(Information shown begins)
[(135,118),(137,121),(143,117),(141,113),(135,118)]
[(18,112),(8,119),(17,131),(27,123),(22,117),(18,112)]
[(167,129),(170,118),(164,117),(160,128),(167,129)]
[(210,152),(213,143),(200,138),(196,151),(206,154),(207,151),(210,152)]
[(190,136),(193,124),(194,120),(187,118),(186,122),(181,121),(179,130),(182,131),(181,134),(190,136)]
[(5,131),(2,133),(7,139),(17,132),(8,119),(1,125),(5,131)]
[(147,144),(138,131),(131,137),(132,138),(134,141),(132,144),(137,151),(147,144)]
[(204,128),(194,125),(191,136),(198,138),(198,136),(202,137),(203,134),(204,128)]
(Information shown ends)
What this task involves: Every line from the one with "[(5,131),(2,133),(7,139),(17,132),(8,119),(1,125),(5,131)]" through the last line of the records above should be returned exactly, please, and no others.

Final answer:
[(5,131),(2,133),(7,139),(17,132),(8,119),(1,125),(5,131)]
[(147,144),(138,131),(131,137),(132,138),(134,141),(132,144),(137,151),(147,144)]
[(204,128),(194,125),(191,136),(198,138),(198,136),(202,137),(203,134),(204,128)]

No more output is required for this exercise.